Information given –
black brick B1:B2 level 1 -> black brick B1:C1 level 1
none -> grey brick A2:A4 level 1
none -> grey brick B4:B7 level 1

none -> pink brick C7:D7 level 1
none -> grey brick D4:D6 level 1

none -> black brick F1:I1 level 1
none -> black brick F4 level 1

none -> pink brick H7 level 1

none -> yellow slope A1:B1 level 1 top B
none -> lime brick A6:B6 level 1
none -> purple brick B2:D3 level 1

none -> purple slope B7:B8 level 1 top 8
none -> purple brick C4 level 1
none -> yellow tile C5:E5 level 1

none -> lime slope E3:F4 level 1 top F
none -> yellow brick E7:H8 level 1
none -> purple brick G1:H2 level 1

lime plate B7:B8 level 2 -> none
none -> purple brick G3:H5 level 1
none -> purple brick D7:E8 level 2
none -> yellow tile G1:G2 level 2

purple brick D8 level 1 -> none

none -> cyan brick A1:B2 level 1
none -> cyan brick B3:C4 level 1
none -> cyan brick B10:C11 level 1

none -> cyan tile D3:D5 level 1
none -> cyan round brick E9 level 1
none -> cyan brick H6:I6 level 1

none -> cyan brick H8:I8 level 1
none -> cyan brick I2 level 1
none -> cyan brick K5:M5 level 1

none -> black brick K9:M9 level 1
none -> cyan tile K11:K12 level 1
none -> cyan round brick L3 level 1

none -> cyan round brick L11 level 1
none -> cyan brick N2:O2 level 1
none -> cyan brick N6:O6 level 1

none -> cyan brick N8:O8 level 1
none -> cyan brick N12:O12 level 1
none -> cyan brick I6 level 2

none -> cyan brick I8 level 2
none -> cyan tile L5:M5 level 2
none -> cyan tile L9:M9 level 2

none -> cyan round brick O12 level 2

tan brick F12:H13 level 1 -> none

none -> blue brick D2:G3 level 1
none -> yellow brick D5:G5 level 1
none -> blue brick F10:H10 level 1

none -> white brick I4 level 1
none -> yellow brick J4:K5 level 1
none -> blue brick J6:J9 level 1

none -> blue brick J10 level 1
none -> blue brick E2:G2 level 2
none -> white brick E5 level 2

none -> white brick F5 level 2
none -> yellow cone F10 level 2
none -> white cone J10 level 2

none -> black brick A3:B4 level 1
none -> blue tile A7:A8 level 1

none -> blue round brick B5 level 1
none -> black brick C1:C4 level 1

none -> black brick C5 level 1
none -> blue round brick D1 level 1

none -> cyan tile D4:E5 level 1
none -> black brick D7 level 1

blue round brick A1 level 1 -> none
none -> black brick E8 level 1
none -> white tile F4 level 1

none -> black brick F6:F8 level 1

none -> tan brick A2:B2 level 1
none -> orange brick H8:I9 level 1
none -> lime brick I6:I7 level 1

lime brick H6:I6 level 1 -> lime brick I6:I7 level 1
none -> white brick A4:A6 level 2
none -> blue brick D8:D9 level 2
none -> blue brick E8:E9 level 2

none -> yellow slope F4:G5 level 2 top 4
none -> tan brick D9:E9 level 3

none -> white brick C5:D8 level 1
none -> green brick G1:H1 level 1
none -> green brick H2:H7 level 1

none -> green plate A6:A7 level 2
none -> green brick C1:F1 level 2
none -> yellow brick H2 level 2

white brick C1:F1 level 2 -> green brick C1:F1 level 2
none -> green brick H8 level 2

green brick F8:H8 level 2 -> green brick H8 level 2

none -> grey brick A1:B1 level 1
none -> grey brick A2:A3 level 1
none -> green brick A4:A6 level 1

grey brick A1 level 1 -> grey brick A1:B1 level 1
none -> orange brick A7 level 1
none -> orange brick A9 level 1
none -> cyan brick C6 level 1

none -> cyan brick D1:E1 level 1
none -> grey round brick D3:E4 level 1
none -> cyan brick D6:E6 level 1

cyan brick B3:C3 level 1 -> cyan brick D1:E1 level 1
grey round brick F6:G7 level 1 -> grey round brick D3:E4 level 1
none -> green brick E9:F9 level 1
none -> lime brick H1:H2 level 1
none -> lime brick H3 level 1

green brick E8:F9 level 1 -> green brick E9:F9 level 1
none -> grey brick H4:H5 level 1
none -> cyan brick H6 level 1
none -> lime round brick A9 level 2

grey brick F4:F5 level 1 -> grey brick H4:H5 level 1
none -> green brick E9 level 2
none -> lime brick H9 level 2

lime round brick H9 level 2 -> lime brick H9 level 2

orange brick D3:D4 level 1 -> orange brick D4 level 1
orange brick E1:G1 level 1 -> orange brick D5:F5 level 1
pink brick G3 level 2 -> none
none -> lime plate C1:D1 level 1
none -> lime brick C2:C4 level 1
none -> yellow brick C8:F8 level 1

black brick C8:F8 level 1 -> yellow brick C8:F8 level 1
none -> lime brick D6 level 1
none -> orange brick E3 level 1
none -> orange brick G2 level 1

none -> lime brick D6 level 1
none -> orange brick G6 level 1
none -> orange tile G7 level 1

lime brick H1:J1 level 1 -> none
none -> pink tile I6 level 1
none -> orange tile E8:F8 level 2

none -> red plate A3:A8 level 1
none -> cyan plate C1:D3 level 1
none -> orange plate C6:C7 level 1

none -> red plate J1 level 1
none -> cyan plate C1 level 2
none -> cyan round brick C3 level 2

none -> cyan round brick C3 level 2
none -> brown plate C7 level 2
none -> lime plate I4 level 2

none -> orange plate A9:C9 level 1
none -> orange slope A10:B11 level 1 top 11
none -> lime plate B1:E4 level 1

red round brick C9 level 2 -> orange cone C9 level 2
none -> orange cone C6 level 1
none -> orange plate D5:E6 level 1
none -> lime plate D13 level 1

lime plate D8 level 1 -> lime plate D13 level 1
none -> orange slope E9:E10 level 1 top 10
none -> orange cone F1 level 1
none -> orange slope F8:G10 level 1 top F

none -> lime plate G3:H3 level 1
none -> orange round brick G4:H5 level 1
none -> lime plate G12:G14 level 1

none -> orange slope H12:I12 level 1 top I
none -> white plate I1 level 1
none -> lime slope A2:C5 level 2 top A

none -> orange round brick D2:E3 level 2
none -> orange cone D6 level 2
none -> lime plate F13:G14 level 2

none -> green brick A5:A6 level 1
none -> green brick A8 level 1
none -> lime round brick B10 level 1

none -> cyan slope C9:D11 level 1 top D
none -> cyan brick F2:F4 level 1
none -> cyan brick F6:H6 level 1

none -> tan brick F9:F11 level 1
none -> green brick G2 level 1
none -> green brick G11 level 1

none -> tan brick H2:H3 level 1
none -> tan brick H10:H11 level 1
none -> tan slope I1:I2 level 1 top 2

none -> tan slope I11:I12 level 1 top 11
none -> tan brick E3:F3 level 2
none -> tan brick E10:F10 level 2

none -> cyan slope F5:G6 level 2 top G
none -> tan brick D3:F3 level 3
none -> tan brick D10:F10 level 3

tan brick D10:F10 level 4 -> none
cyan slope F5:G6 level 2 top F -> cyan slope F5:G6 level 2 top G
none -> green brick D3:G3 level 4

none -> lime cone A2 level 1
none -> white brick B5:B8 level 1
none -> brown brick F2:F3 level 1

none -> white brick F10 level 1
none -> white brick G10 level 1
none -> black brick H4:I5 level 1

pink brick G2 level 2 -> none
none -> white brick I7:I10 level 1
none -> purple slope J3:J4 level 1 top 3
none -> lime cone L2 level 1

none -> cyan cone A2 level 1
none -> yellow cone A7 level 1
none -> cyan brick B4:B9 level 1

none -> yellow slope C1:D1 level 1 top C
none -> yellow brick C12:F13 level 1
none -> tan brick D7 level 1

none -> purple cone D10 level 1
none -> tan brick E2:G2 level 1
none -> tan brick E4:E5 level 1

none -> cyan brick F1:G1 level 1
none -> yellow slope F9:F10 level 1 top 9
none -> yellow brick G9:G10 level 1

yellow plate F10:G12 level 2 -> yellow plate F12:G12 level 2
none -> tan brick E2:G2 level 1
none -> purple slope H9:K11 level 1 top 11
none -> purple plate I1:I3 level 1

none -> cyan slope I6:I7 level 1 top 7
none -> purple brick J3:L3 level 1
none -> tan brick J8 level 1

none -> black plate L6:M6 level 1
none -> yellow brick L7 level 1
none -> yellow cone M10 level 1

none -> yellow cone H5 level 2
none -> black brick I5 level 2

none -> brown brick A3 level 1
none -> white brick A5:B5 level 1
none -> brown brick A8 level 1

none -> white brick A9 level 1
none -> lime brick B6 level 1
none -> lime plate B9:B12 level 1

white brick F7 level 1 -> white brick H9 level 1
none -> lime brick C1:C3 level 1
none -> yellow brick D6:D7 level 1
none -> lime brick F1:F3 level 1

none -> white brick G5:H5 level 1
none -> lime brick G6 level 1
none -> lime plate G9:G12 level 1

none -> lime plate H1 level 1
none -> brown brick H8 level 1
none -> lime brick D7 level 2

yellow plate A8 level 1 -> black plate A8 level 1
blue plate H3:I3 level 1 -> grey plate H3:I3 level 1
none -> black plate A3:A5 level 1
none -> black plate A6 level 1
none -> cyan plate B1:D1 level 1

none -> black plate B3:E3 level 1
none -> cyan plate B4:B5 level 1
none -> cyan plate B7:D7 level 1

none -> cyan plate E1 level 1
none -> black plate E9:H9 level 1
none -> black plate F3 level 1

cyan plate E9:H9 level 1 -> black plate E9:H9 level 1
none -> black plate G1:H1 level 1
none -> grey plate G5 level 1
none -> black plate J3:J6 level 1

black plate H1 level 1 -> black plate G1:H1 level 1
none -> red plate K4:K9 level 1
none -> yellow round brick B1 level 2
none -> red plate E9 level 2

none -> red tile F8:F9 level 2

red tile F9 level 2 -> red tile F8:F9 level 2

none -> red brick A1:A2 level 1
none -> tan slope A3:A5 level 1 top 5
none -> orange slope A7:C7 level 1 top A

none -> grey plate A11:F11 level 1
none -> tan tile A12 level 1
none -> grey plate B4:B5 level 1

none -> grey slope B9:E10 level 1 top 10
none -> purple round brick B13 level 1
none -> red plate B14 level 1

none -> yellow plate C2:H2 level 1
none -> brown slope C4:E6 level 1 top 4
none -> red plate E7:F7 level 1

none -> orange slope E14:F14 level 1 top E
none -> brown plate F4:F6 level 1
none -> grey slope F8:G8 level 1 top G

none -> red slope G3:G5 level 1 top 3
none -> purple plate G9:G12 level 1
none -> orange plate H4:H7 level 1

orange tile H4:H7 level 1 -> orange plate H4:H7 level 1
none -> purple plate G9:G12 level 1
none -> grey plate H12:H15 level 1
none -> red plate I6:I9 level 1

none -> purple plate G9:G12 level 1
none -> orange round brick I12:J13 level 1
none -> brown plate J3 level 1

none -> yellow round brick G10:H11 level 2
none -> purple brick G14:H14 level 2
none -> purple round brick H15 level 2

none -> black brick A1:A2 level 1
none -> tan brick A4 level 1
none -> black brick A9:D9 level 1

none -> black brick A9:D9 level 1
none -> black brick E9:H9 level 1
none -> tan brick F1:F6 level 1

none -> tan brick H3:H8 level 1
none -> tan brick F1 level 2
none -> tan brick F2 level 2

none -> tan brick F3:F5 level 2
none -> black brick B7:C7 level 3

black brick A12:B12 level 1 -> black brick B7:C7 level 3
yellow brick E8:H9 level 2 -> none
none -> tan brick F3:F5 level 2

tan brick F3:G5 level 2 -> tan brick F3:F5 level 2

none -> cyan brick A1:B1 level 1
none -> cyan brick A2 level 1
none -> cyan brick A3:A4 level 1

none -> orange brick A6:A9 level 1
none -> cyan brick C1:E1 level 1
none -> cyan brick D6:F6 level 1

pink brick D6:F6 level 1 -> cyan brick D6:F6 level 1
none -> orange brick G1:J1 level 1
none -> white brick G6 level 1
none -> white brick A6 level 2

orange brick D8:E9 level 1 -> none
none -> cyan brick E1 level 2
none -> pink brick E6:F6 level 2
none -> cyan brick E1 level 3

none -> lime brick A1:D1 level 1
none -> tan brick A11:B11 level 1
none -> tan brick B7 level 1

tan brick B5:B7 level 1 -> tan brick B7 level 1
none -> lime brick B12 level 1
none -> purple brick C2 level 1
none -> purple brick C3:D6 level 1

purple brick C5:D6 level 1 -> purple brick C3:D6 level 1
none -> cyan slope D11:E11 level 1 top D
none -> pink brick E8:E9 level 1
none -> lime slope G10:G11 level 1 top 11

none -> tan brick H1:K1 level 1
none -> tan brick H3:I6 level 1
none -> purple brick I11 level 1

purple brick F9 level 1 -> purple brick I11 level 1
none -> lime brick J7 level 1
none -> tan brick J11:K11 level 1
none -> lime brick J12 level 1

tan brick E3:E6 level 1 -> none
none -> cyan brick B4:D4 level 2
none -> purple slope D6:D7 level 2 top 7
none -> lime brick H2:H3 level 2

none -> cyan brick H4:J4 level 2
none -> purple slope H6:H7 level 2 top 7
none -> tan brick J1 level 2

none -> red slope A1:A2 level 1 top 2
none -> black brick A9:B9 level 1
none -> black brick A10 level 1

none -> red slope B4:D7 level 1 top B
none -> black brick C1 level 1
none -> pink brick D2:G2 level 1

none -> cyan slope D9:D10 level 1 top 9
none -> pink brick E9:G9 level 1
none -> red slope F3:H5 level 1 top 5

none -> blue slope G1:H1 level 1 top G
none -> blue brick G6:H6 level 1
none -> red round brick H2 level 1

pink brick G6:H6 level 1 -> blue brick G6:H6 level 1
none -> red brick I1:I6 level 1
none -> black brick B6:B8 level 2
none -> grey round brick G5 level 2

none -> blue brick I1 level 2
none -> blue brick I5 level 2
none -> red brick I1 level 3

What you need to do –
The answer must be a single number: how many lines of the entries contain "brown".

Answer box –
8